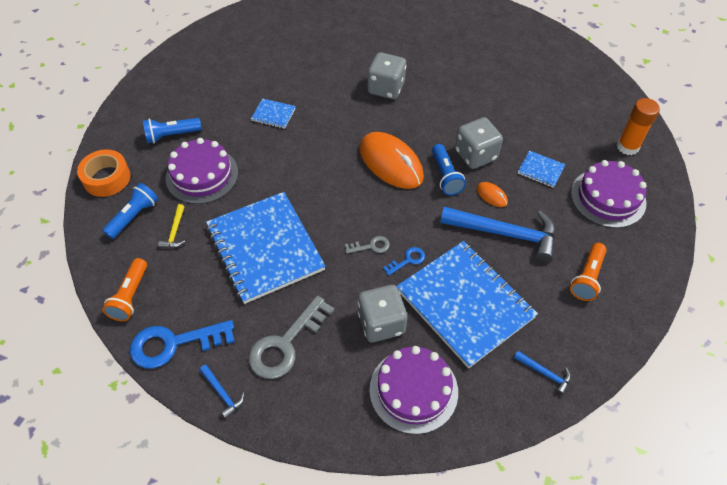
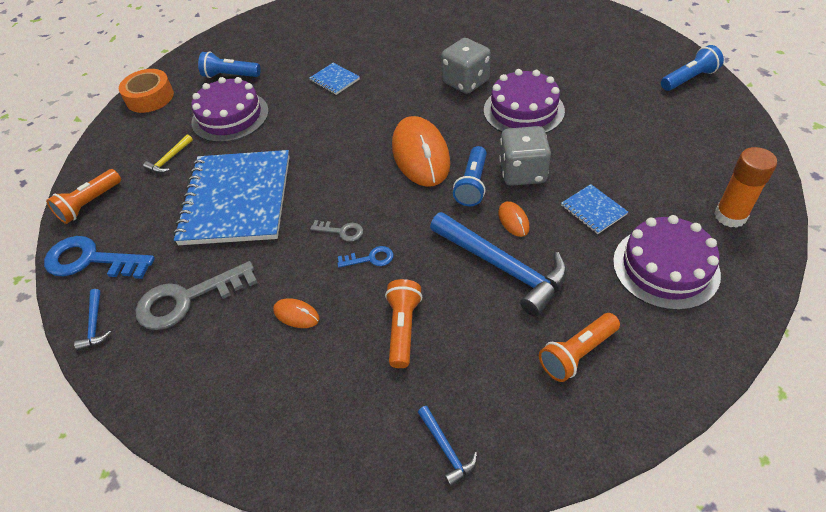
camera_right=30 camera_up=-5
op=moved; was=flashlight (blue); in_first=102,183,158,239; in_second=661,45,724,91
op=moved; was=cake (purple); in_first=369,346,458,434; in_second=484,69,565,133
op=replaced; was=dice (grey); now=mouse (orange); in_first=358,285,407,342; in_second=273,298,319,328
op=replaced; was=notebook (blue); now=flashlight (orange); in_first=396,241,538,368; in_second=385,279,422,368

________

**Exercise**
Once the pictures are set aside, copy the remaining text of every entry exactly.

**Result of the task**
camera_right=30 camera_up=-5
op=moved; was=flashlight (blue); in_first=102,183,158,239; in_second=661,45,724,91
op=moved; was=cake (purple); in_first=369,346,458,434; in_second=484,69,565,133
op=replaced; was=dice (grey); now=mouse (orange); in_first=358,285,407,342; in_second=273,298,319,328
op=replaced; was=notebook (blue); now=flashlight (orange); in_first=396,241,538,368; in_second=385,279,422,368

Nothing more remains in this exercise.